# Instructions to follow:
Count the lines in the records that contain the string "time". Give only the number.
Start Extracted material
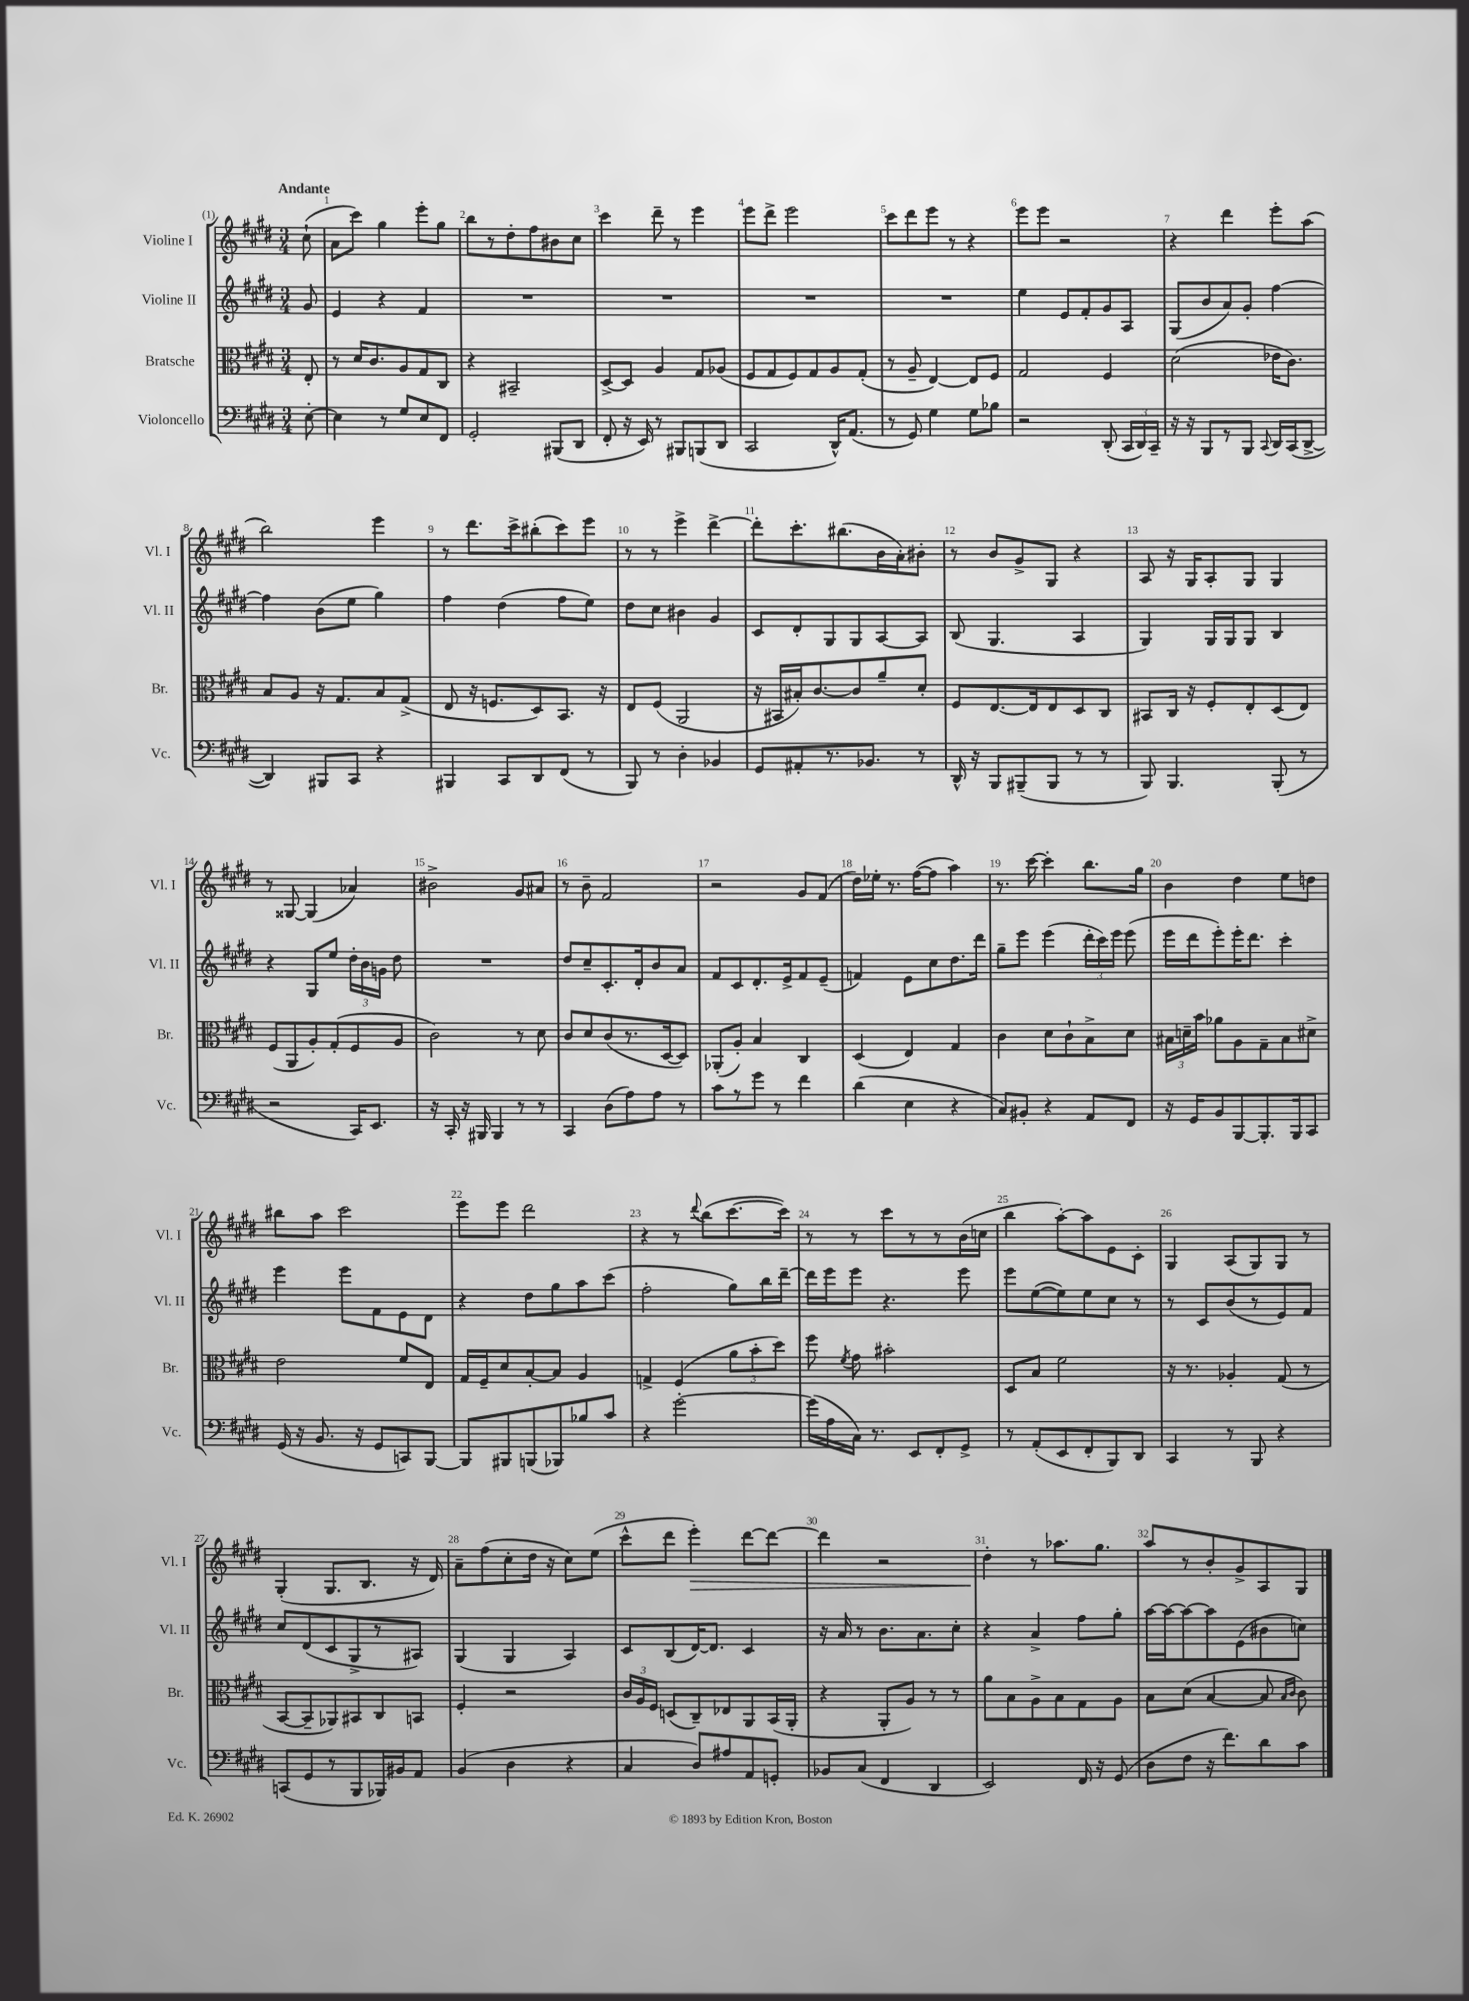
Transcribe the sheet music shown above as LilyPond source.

<<
\new StaffGroup <<
\new Staff = "s0" \with { instrumentName = "Violine I" shortInstrumentName = "Vl. I" } {
    \clef treble \key e \major \numericTimeSignature \time 3/4 \partial 8 \tempo "Andante"
    \autoBeamOff cis''8-!( |
    a'8[ cis'''8]) gis''4 e'''8[-. gis''8] |
    b''8[ r8 dis''8-. fis''8 bis'8 cis''8] |
    cis'''4 dis'''8-- r8 e'''4 |
    e'''8[ dis'''8]-> e'''2 |
    cis'''8[ dis'''8 e'''8] r8 r4 |
    e'''8[ e'''8] r2 |
    r4 dis'''4 e'''8[-. a''8]( |
    b''2) e'''4 |
    r8 dis'''8.[ cis'''16-> bis''8-.( cis'''8) e'''8] |
    r8 r8 e'''4-> dis'''4~-> |
    dis'''8[-. cis'''8.-. bis''8.( b'16 a'16-.) bis'8]-. |
    r8 b'8[ gis'8-> gis8] r4 |
    a8 r16 gis16[ a8-. gis8] gis4 |
    r8 gisis8~ gisis4( aes'4) |
    bis'2-> gis'8[ ais'8] |
    r8 b'8-- fis'2 |
    r2 gis'8[ fis'8]( |
    dis''16[) ees''16]-. r8. fis''16[~( fis''8] a''4) |
    r8. cis'''16~ cis'''4-. b''8.[ gis''16] |
    b'4 dis''4 e''8[ d''8] |
    bis''8[ a''8] cis'''2 |
    e'''8[ e'''8] dis'''2 |
    r4 r8 \appoggiatura { dis'''8 } b''8[( cis'''8.~ cis'''16]) |
    r8 r8 cis'''8[ r8 r8 b'16( c''16] |
    b''4 a''8[~-.) a''8 e'8 cis'8]-. |
    gis4 a8[( gis8) gis8] r8 |
    gis4-.( gis8.[ b8.] r16 dis'16) |
    a'8[-- fis''8( cis''8-. dis''16] r16 cis''8[) e''8]( |
    cis'''8[-^ dis'''8] e'''4-.\>) dis'''8[~ dis'''8]~ |
    dis'''4 r2 |
    dis''4-.\! r8 aes''8.[ gis''8.] |
    a''8[ r8 b'8-. gis'8-> a8 gis8] \bar "|." |
}
\new Staff = "s1" \with { instrumentName = "Violine II" shortInstrumentName = "Vl. II" } {
    \clef treble \key e \major \numericTimeSignature \time 3/4 \partial 8
    \autoBeamOff gis'8 |
    e'4 r4 fis'4 |
    R2. |
    R2. |
    R2. |
    R2. |
    e''4 e'8[ fis'8-. gis'8 a8] |
    gis8[( b'8 a'8) gis'8]-. fis''4~ |
    fis''4 b'8[( e''8] gis''4) |
    fis''4 dis''4( fis''8[ e''8]) |
    dis''8[ cis''8] bis'4 gis'4 |
    cis'8[ dis'8-. gis8 gis8 a8~ a8] |
    b8( gis4. a4 |
    gis4) gis16[ gis16 gis8] b4 |
    r4 gis8[ e''8] \tuplet 3/2 { dis''16[-. b'16 g'16] } dis''8 |
    R2. |
    dis''8[ cis''8-- cis'8.-. dis'16-. b'8 a'8] |
    fis'8[ cis'8 dis'8.-. e'16-> fis'8 e'8]--( |
    f'4) e'8[ cis''8 dis''8. dis'''16] |
    gis''8[-- e'''8] e'''4( \tuplet 3/2 { dis'''16[-. cis'''16) e'''16] } e'''8( |
    e'''16[ dis'''16 e'''8-.) e'''16-. dis'''8.] cis'''4-. |
    e'''4 e'''8[ fis'8 e'8 dis'8] |
    r4 dis''8[ gis''8 a''8 cis'''8]( |
    fis''2-. gis''8[) b''16 dis'''16]~-- |
    dis'''16[ e'''16 e'''8] r4. e'''8 |
    e'''8[ e''8~( e''8) e''8 cis''8] r8 |
    r8 cis'8[ b'8( r8 e'8) fis'8] |
    cis''8[ dis'8( cis'8 gis8-> r8 ais8]) |
    gis4( gis4 a4) |
    cis'8[ b8( dis'16~) dis'8.] cis'4 |
    r16 a'16 r8 b'8.[ a'8. cis''8]-. |
    r4 a'4-> fis''8[ gis''8]-. |
    a''16[~ a''16~ a''8~ a''8 e'8( bis'8 c''8]) \bar "|." |
}
\new Staff = "s2" \with { instrumentName = "Bratsche" shortInstrumentName = "Br." } {
    \clef alto \key e \major \numericTimeSignature \time 3/4 \partial 8
    \autoBeamOff e8-. |
    r8 dis'16[ cis'8. a8 gis8 cis8] |
    r4 bis,2-- |
    dis8[~-> dis8] a4 gis8[ aes8]( |
    fis8[ gis8 fis8) gis8 a8 gis8]-.( |
    r8 a8-- e4~) e8[ fis8] |
    gis2 fis4 |
    dis'2( ees'16[ cis'8.]) |
    b8[ a8] r16 gis8.[ b8 gis8]->( |
    e8 r16 f8.[ dis8) b,8.] r16 |
    e8[ fis8]( a,2 |
    r16 bis,16[ bis16-.) cis'8.~ cis'8 a'8-- dis'8]-. |
    fis8[ e8.~ e16 e8 dis8 cis8] |
    bis,8[ cis16] r16 fis8[-. e8-. dis8( e8]) |
    fis8[( a,8 a8-.) gis8-.( fis8 a8] |
    cis'2) r8 dis'8 |
    cis'8[ dis'8 cis'8( r8. dis16~ dis8]) |
    aes,8[-.( a8]-.) b4 cis4 |
    dis4( e4) gis4 |
    cis'4 dis'8[ cis'8-! b8-> dis'8] |
    \tuplet 3/2 { bis16[ d'16-- b'16] } aes'8[ a8 gis8-- bis8 dis'8]-> |
    e'2 fis'8[ e8] |
    gis16[ fis16-- dis'8 b8~-. b8] a4 |
    g4-> fis4( \tuplet 3/2 { a'8[ b'8-. dis''8]) } |
    fis''8 \acciaccatura { fis'8 } gis'8 bis'2-. |
    dis8[ b8] fis'2 |
    r16 r8. aes4-. gis8( r8 |
    b,8[~ b,8-- aes,8) bis,8 cis8 b,8] |
    fis4-. r2 |
    \tuplet 3/2 { cis'16[ a16 fis16] } d8[( cis8--) ees8 a,8 b,16( a,16]-. |
    r4 a,8[-. a8]) r8 r8 |
    a'8[ b8 a8-> b8 gis8 a8] |
    b8[ dis'8]( b4~ b8 \grace { b16[ cis'16] } cis'8) \bar "|." |
}
\new Staff = "s3" \with { instrumentName = "Violoncello" shortInstrumentName = "Vc." } {
    \clef bass \key e \major \numericTimeSignature \time 3/4 \partial 8
    \autoBeamOff e8~-. |
    e4 r8 gis8[ e8 fis,8] |
    gis,2-. bis,,8[( dis,8] |
    fis,8-. r16 e,16) r8 bis,,8[ b,,8( dis,8] |
    cis,2 dis,16[-^) a,8.]( |
    r8 gis,8) gis4 gis8[ bes8] |
    r2 dis,8-.( \tuplet 3/2 { cis,16[ dis,16) cis,16]-- } |
    r16 r16 b,,8[ r8 b,,8] \appoggiatura { cis,8 } dis,16[ cis,16( dis,8]~-> |
    dis,4) bis,,8[ cis,8] r4 |
    bis,,4 cis,8[ dis,8 fis,8]( r8 |
    b,,8) r8 dis4-. bes,4 |
    gis,8[ ais,8-. r8. bes,8.] r8 |
    dis,16-^ r16 b,,8[ bis,,8--( bis,,8] r8 r8 |
    b,,8) b,,4. b,,8-.( r8 |
    r2 cis,16[) e,8.] |
    r16 cis,16-. r16 bis,,16 bis,,4 r8 r8 |
    cis,4 dis8[( a8) a8] r8 |
    cis'8[ r8 gis'8] r8 fis'4 |
    dis'4( e4 r4 |
    cis8[) bis,8]-. r4 a,8[ fis,8] |
    r16 gis,16[ b,8 b,,8~ b,,8.-. b,,16 cis,8] |
    gis,16( r16 b,8. r16 gis,8[ c,8) b,,8]~ |
    b,,8[ bis,,8 b,,8( bes,,8) bes8 cis'8] |
    r4 gis'2~-. |
    gis'16[( a16 cis16]) r8. e,8[ fis,8-. gis,8]-> |
    r8 a,8[-.( e,8 fis,8-. b,,8) dis,8] |
    cis,4 r8 b,,8 r4 |
    c,8[( gis,8 r8 b,,8 bes,,16) bis,16 a,8] |
    b,4( dis4 r4 |
    cis4 dis8[) ais8 a,8 g,8]-. |
    bes,8[ cis8]( fis,4 dis,4 |
    e,2) fis,16 r16 gis,8( |
    dis8[ fis8] r16 fis'8.[) dis'8 cis'8] \bar "|." |
}
>>
>>
\layout { \context { \Score \override BarNumber.break-visibility = ##(#f #t #t) barNumberVisibility = #all-bar-numbers-visible } }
End Extracted material
# Solution for this problem:
4